Exercise data ▸
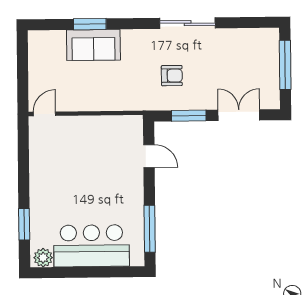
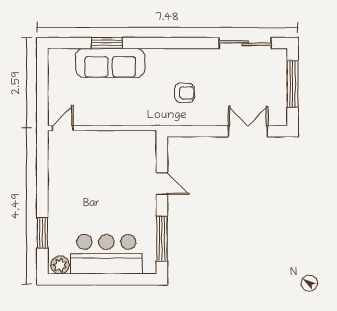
sliding door: (188, 23) -> (245, 43), moved
sofa: (93, 45) -> (110, 63), width x1.36
window: (189, 116) -> (200, 131), removed
door: (149, 156) -> (162, 183), moved

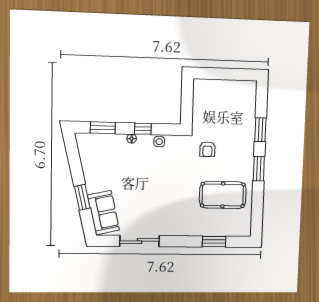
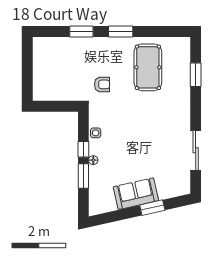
window: (103, 128) -> (83, 176), moved
sofa: (103, 213) -> (136, 194), moved

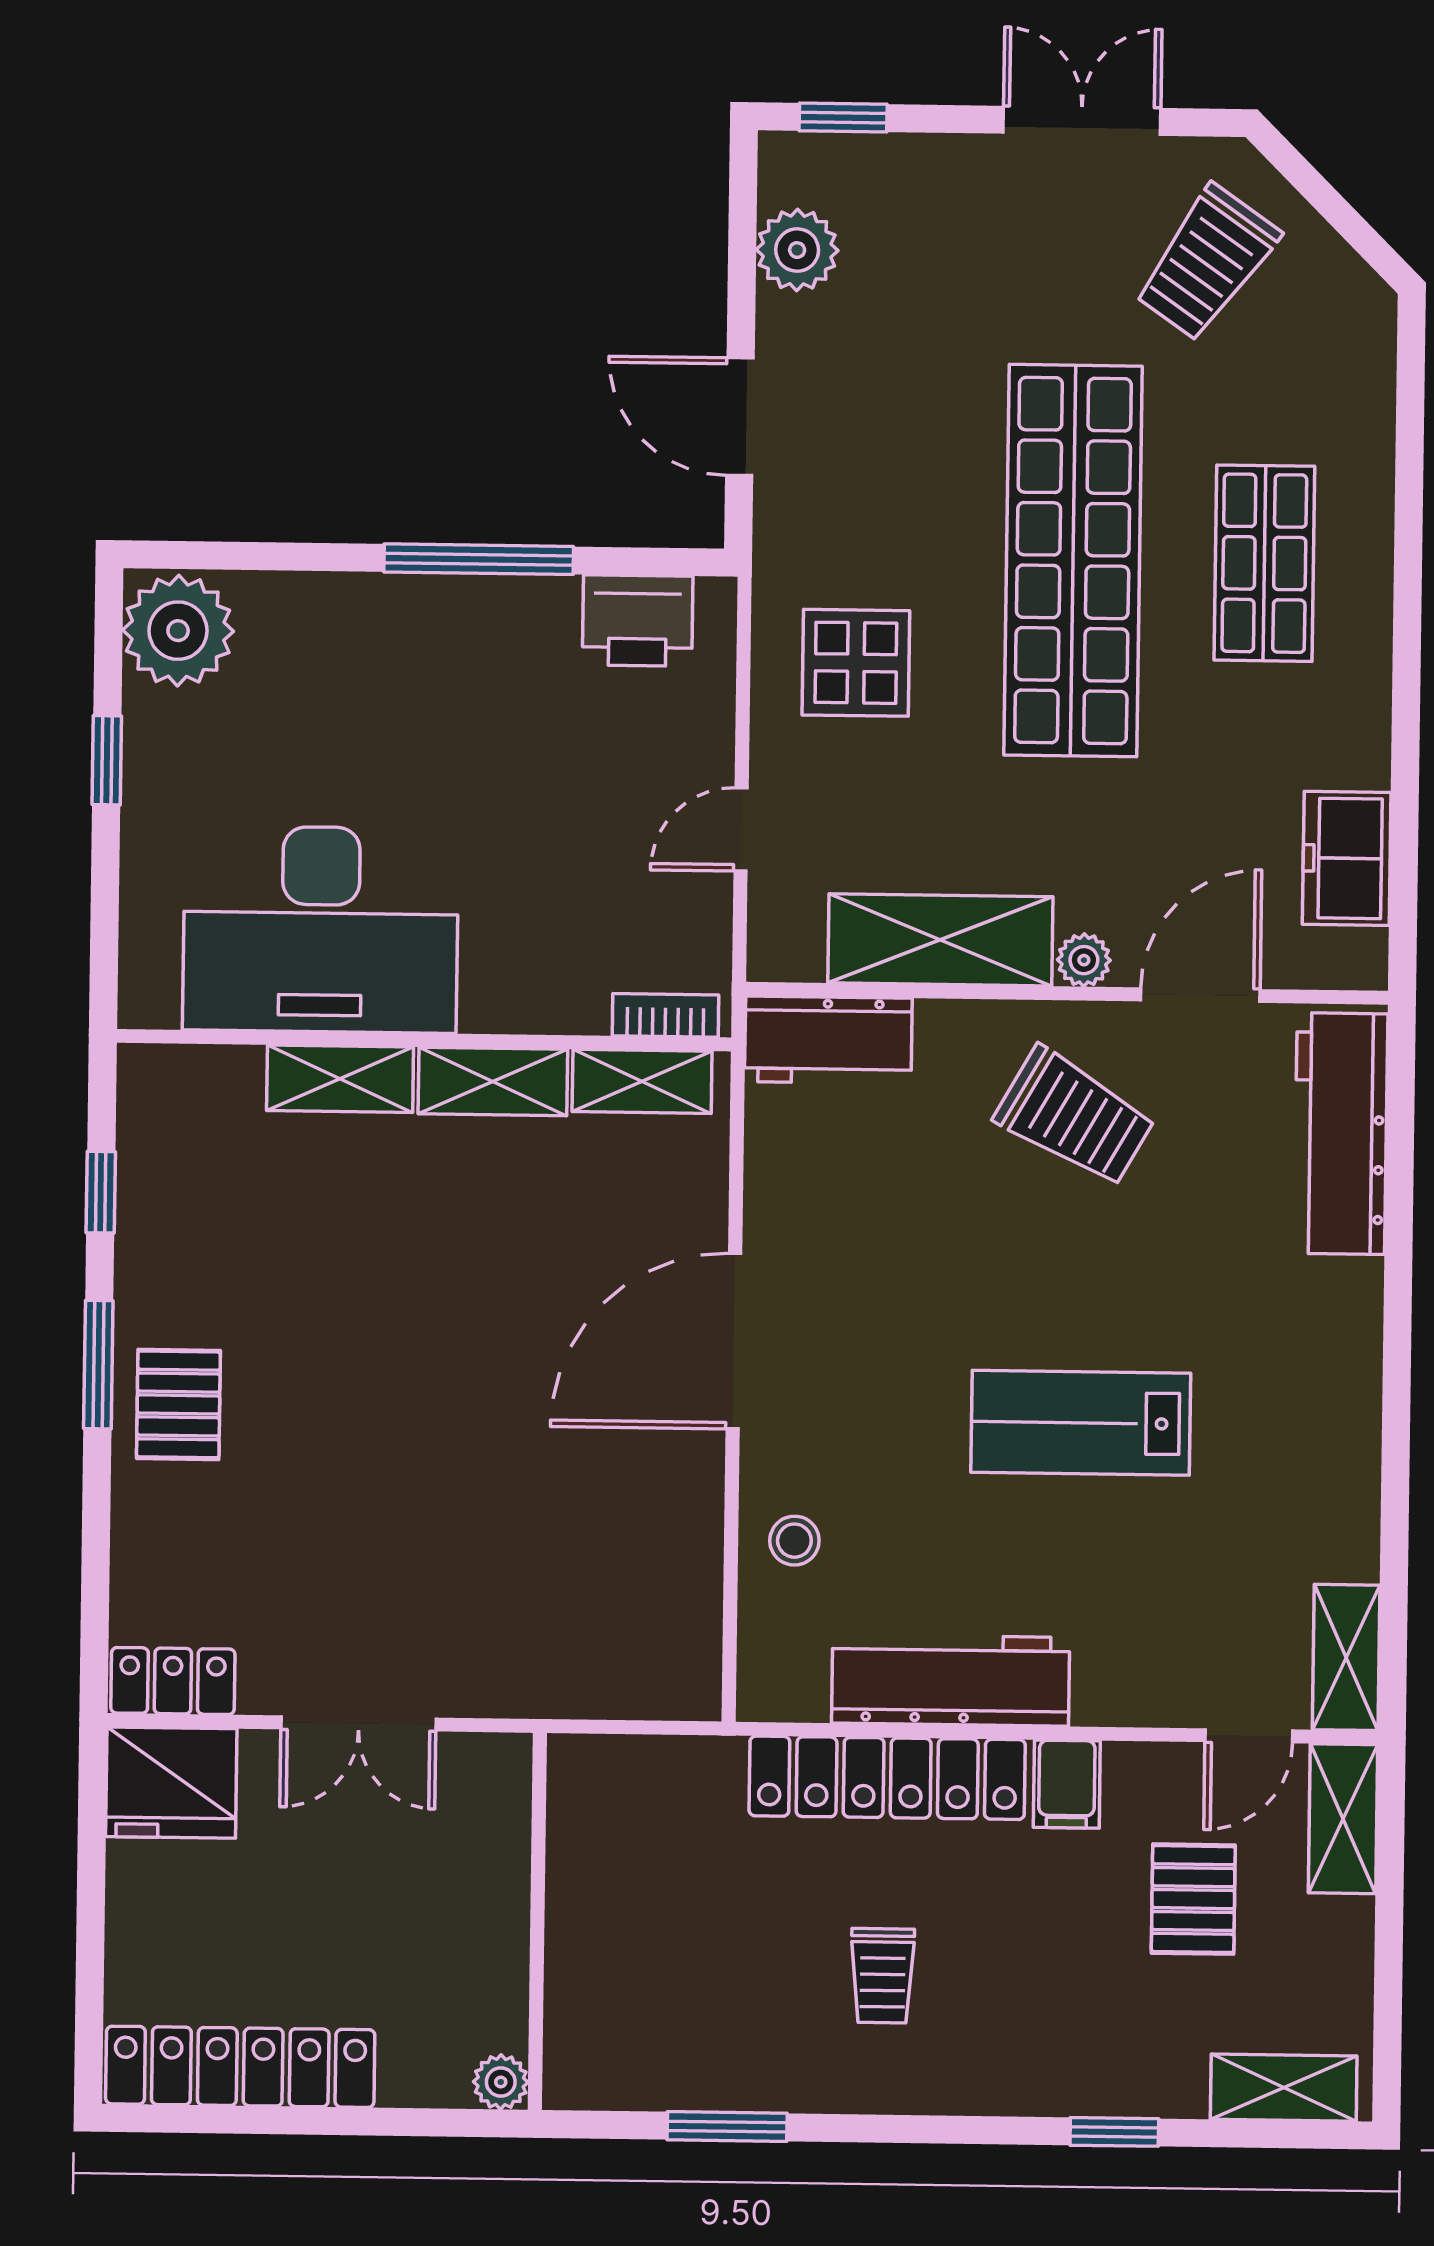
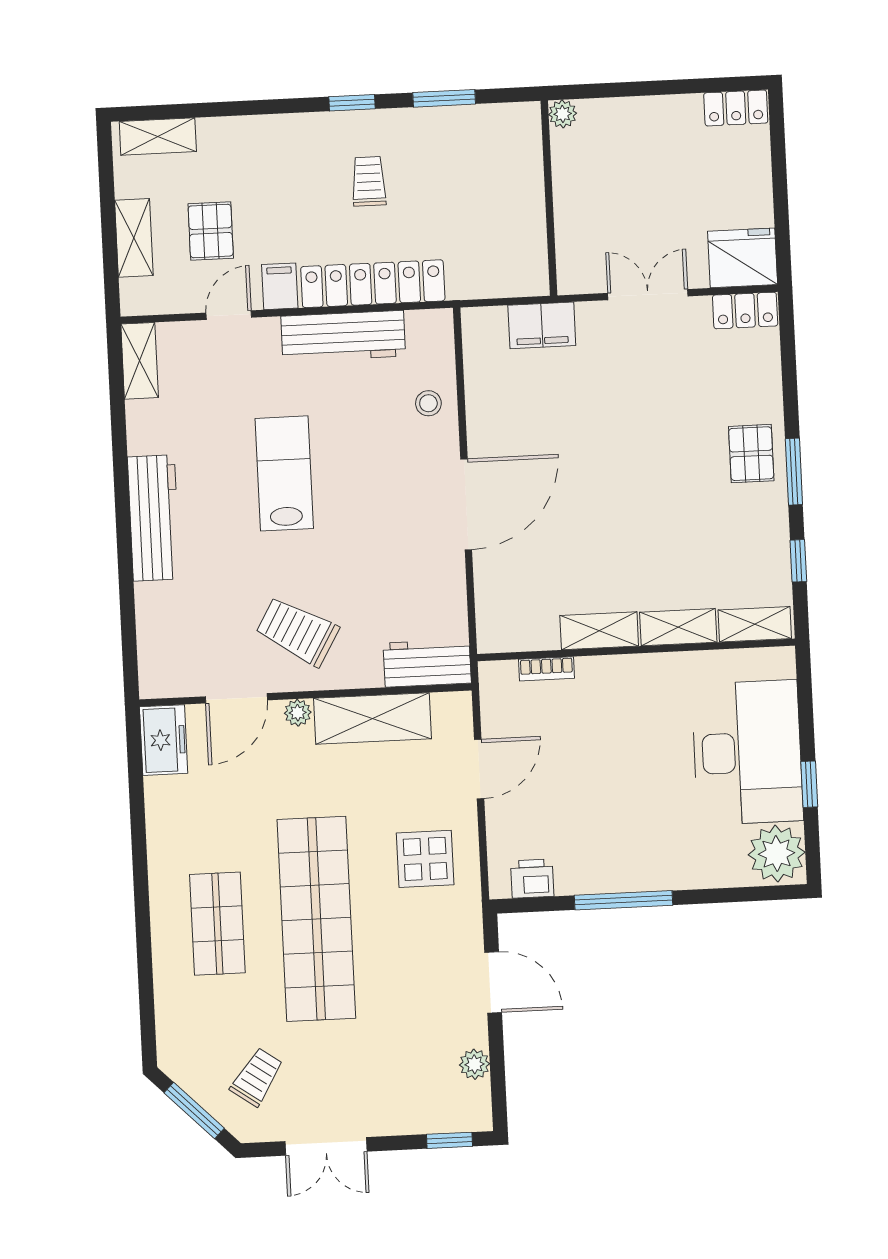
window: (1332, 206) -> (194, 1111), added
plant: (797, 250) -> (474, 1064), width x0.73, depth x0.73
trolley: (1207, 263) -> (257, 1077), width x0.73, depth x0.72
printer: (638, 621) -> (532, 879), width x0.73, depth x0.81
door: (741, 829) -> (479, 769), width x1.38
freezer: (1347, 858) -> (164, 740), moved
desk: (321, 929) -> (747, 752), moved, turned 90
bookcase: (666, 1015) -> (546, 669), moved
shelving: (642, 1081) -> (755, 624), moved
workbench: (1341, 1134) -> (154, 518), moved
lab bench: (1081, 1423) -> (284, 473), turned -90
filing cabinet: (566, 1677) -> (542, 325), added
door: (1249, 1736) -> (229, 315), moved
shelving: (1343, 1819) -> (134, 238), moved
locker: (240, 2067) -> (736, 108), width x0.46, depth x0.83
window: (1114, 2132) -> (352, 103), moved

Aim of the task ▸ Each record above goes into the copy word for word; the pictures do not.

Solved problem ▸
sliding door: (188, 23) -> (245, 43), moved
sofa: (93, 45) -> (110, 63), width x1.36
window: (189, 116) -> (200, 131), removed
door: (149, 156) -> (162, 183), moved

window: (103, 128) -> (83, 176), moved
sofa: (103, 213) -> (136, 194), moved

window: (1332, 206) -> (194, 1111), added
plant: (797, 250) -> (474, 1064), width x0.73, depth x0.73
trolley: (1207, 263) -> (257, 1077), width x0.73, depth x0.72
printer: (638, 621) -> (532, 879), width x0.73, depth x0.81
door: (741, 829) -> (479, 769), width x1.38
freezer: (1347, 858) -> (164, 740), moved
desk: (321, 929) -> (747, 752), moved, turned 90
bookcase: (666, 1015) -> (546, 669), moved
shelving: (642, 1081) -> (755, 624), moved
workbench: (1341, 1134) -> (154, 518), moved
lab bench: (1081, 1423) -> (284, 473), turned -90
filing cabinet: (566, 1677) -> (542, 325), added
door: (1249, 1736) -> (229, 315), moved
shelving: (1343, 1819) -> (134, 238), moved
locker: (240, 2067) -> (736, 108), width x0.46, depth x0.83
window: (1114, 2132) -> (352, 103), moved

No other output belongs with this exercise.